:: Try it ::
Give back exactly the lines from the "turned: Radiergummi [grau]" line to the final line of the records, and only those, minus any pictures.

(Items from a data source)
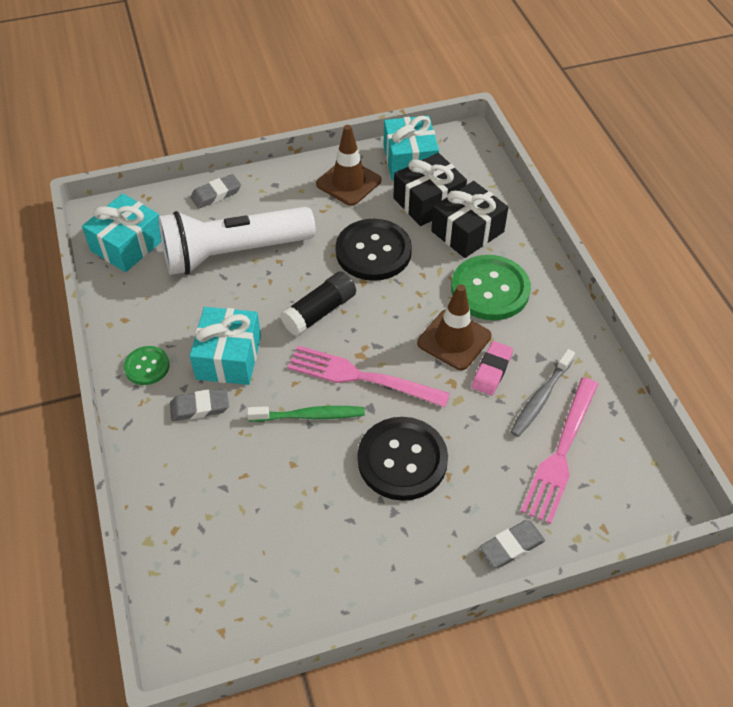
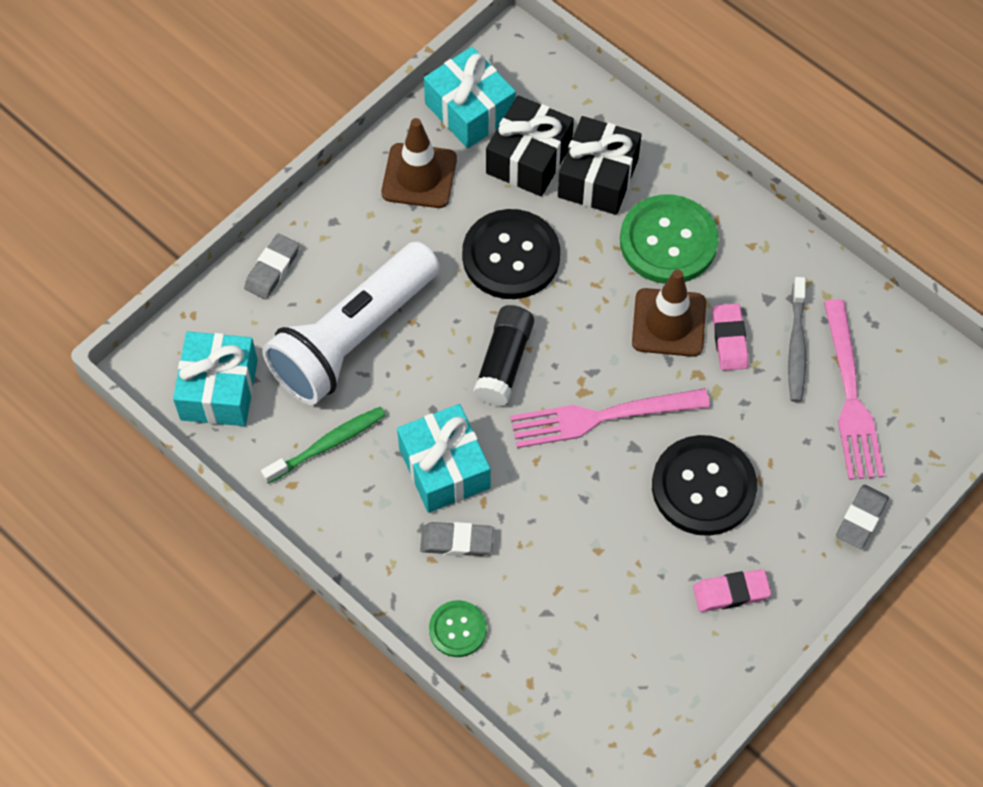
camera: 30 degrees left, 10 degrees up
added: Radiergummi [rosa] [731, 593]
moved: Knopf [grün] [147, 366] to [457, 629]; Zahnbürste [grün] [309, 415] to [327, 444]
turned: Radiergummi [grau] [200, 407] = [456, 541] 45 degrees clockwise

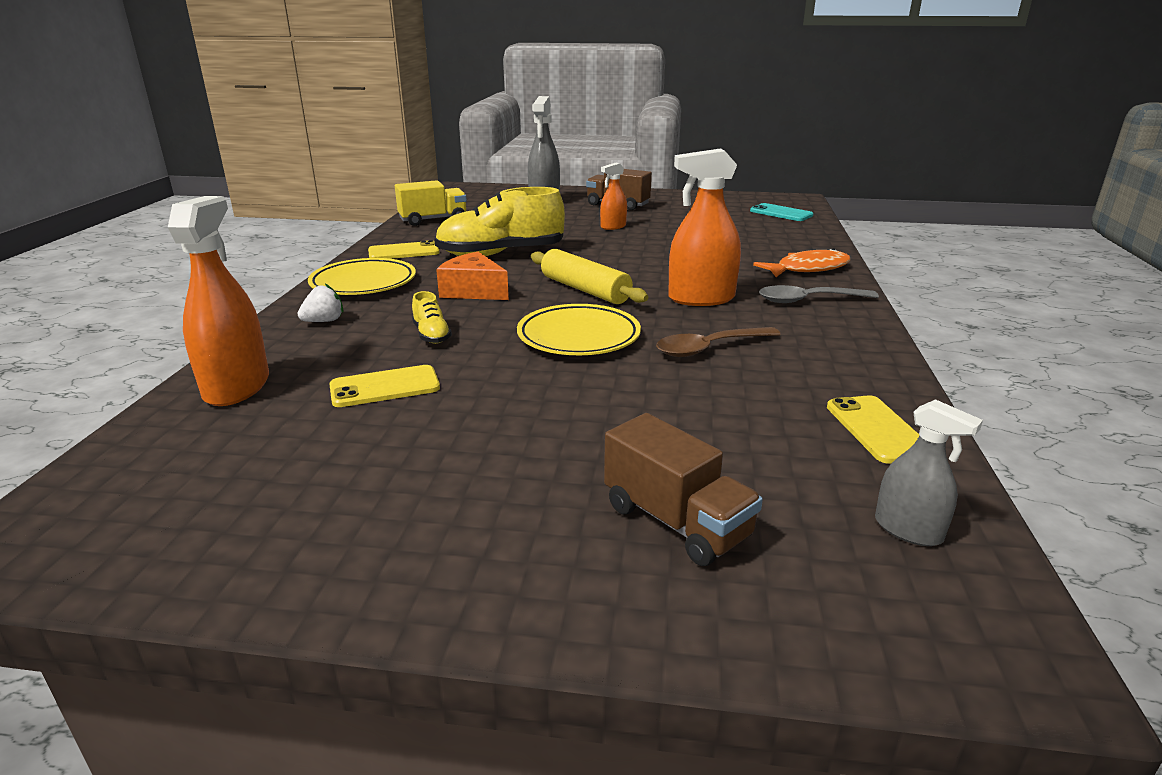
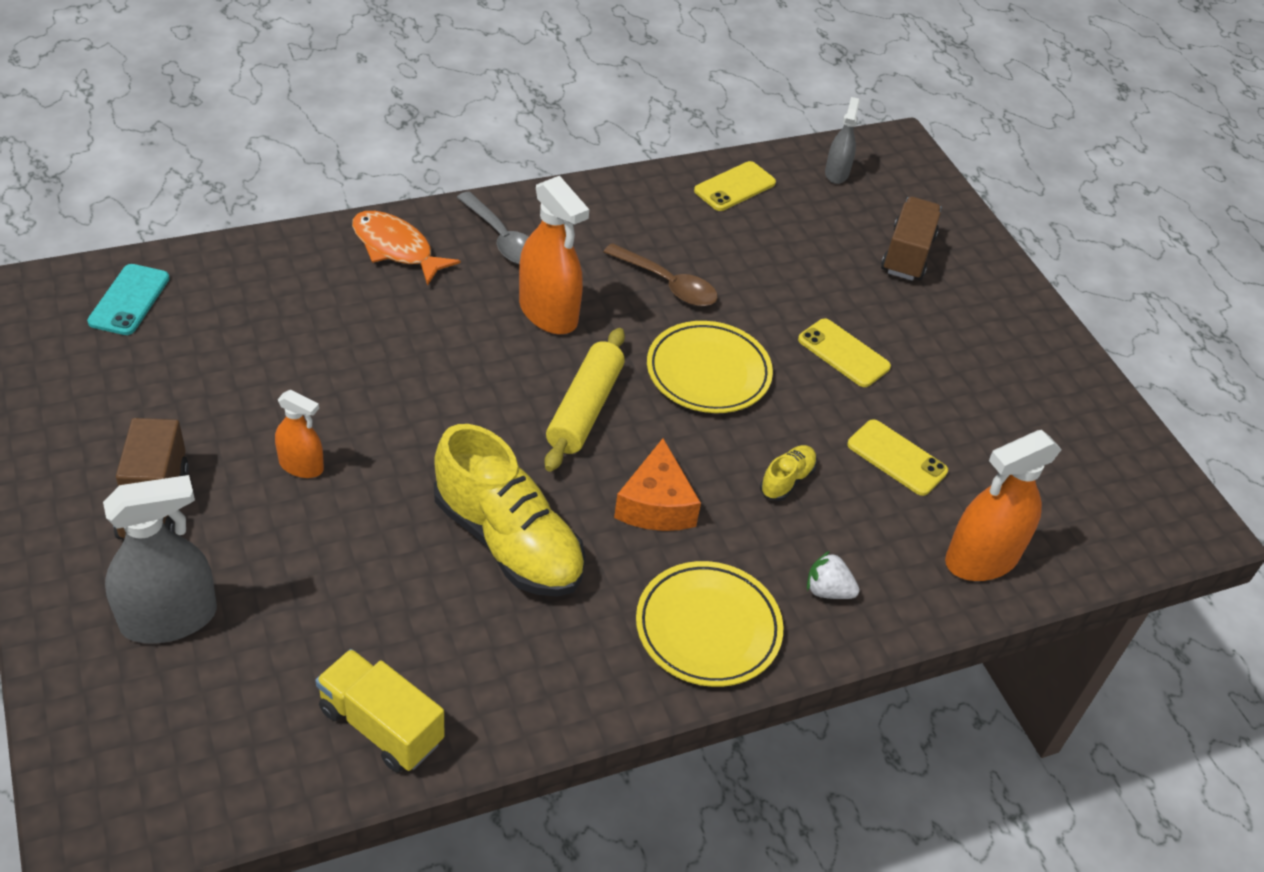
camera: 125 degrees left, 20 degrees up
moved: Handy [gelb] [404, 252] to [843, 353]

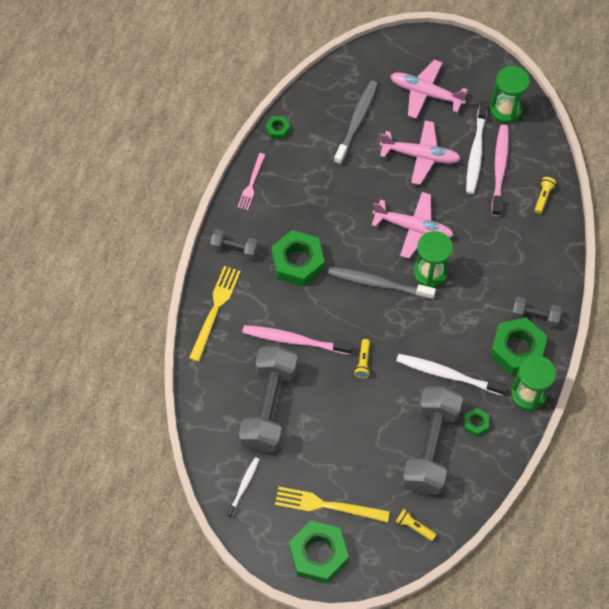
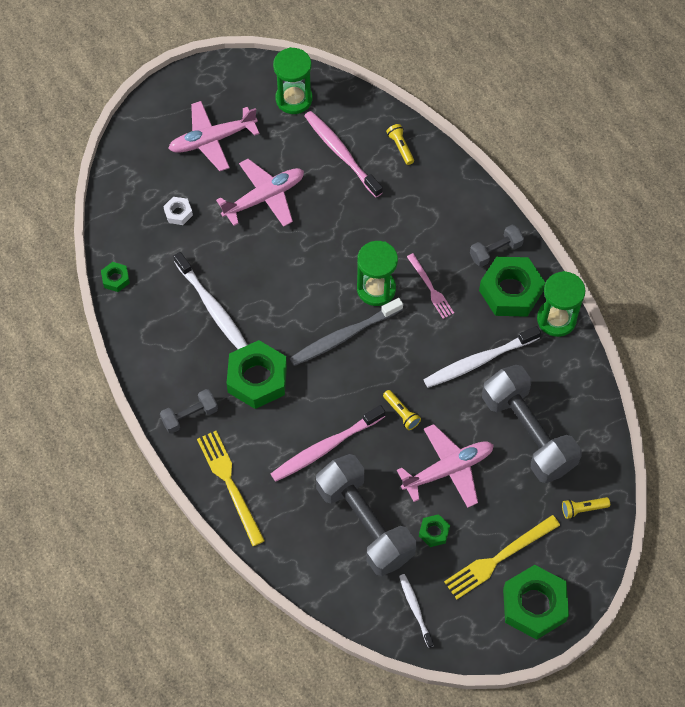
camera: 45 degrees left, 0 degrees up
moved: Gabel [rosa] [251, 183] to [430, 288]; Flugzeug [rosa] [413, 228] to [448, 469]; Sechskantmutter [grün] [475, 423] to [434, 532]; Zahnbürste [weiß] [476, 152] to [212, 308]
replaced: Zahnbürste [grau] [357, 121] to Sechskantmutter [weiß] [178, 213]

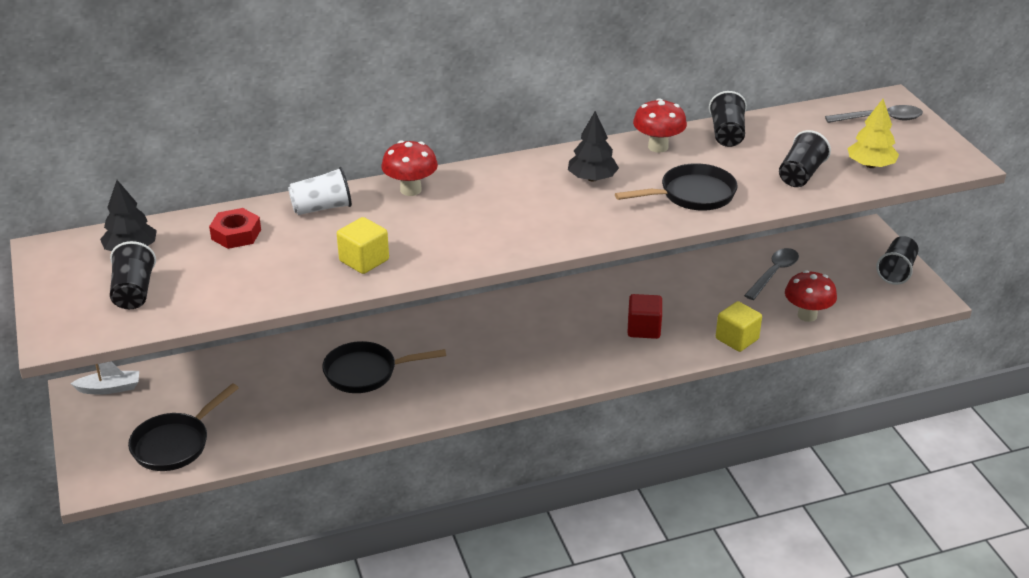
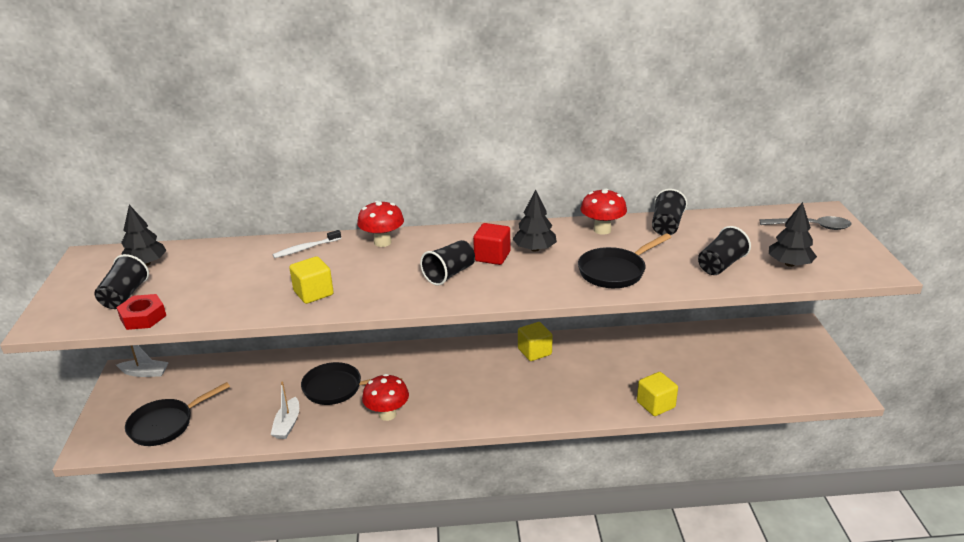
camera: 15 degrees right, 5 degrees down
removed: Löffel [grau] [774, 273]
added: Boot [weiß] [287, 424]; Kubus [gelb] [534, 352]
moved: Sechskantmutter [rot] [236, 234] to [143, 317]; Kubus [rot] [643, 329] to [492, 256]; Pilz [rot] [807, 315] to [387, 414]; Becher [schwarz] [896, 271] to [449, 274]
replaced: Becher [weiß] [322, 208] to Zahnbürste [weiß] [306, 248]
recoloured: Baum [gelb] [870, 165] to Baum [schwarz] [789, 264]
turned: Pfanne [schwarz] [692, 195] = [615, 271] 150 degrees clockwise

:: Solved exercise ::
turned: Radiergummi [grau] [200, 407] = [456, 541] 45 degrees clockwise

camera: 125 degrees left, 20 degrees up
moved: Handy [gelb] [404, 252] to [843, 353]

camera: 45 degrees left, 0 degrees up
moved: Gabel [rosa] [251, 183] to [430, 288]; Flugzeug [rosa] [413, 228] to [448, 469]; Sechskantmutter [grün] [475, 423] to [434, 532]; Zahnbürste [weiß] [476, 152] to [212, 308]
replaced: Zahnbürste [grau] [357, 121] to Sechskantmutter [weiß] [178, 213]

camera: 15 degrees right, 5 degrees down
removed: Löffel [grau] [774, 273]
added: Boot [weiß] [287, 424]; Kubus [gelb] [534, 352]
moved: Sechskantmutter [rot] [236, 234] to [143, 317]; Kubus [rot] [643, 329] to [492, 256]; Pilz [rot] [807, 315] to [387, 414]; Becher [schwarz] [896, 271] to [449, 274]
replaced: Becher [weiß] [322, 208] to Zahnbürste [weiß] [306, 248]
recoloured: Baum [gelb] [870, 165] to Baum [schwarz] [789, 264]
turned: Pfanne [schwarz] [692, 195] = [615, 271] 150 degrees clockwise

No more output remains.